What is expected |
Gather every line from the entries below that includes "green".

Study material |
::::
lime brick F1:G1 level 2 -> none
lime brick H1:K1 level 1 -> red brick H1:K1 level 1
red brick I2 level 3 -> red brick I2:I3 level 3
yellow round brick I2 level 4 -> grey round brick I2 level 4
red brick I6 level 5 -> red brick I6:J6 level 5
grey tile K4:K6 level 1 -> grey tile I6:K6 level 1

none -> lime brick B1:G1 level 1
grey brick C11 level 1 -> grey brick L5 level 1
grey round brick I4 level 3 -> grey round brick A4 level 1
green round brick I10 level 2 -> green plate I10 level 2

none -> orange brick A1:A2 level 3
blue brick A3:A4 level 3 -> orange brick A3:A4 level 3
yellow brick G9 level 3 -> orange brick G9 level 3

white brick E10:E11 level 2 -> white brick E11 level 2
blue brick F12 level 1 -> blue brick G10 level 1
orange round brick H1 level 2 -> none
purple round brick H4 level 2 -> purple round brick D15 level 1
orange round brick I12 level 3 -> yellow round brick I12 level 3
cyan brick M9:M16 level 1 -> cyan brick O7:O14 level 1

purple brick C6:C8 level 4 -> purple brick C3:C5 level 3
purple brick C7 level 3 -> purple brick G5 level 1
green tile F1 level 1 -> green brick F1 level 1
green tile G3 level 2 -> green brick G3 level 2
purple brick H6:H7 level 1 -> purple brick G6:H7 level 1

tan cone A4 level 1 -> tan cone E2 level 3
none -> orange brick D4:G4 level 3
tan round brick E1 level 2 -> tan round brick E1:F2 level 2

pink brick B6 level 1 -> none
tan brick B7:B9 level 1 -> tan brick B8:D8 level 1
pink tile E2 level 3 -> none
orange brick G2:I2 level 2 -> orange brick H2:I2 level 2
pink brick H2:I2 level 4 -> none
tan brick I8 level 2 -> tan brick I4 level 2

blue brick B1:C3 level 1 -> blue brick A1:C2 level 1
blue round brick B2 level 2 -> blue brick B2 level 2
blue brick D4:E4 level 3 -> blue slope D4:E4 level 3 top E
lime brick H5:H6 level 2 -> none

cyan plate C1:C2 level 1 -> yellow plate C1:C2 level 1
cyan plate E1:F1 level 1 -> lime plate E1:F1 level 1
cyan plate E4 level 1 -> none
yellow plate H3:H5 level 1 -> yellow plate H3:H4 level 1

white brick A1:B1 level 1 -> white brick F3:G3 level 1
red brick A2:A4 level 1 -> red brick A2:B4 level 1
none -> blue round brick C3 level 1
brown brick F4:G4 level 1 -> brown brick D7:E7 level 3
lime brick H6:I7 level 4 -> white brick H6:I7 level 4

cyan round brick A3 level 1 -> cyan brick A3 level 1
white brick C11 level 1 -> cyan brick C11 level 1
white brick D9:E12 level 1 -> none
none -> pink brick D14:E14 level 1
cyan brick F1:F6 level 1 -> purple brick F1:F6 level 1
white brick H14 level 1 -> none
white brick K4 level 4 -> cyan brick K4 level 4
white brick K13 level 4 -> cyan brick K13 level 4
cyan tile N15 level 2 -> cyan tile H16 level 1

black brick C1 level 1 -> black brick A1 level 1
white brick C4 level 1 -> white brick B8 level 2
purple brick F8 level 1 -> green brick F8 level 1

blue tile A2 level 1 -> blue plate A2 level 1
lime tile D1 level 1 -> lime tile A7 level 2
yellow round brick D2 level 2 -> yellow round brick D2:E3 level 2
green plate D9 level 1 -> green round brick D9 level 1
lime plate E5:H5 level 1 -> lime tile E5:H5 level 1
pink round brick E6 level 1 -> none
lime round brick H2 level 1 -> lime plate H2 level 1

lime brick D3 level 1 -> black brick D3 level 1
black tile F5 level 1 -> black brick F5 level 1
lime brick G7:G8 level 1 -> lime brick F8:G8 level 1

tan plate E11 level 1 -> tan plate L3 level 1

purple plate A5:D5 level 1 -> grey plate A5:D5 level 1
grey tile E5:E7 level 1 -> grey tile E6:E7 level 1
::::
Written solution |
green round brick I10 level 2 -> green plate I10 level 2
green tile F1 level 1 -> green brick F1 level 1
green tile G3 level 2 -> green brick G3 level 2
purple brick F8 level 1 -> green brick F8 level 1
green plate D9 level 1 -> green round brick D9 level 1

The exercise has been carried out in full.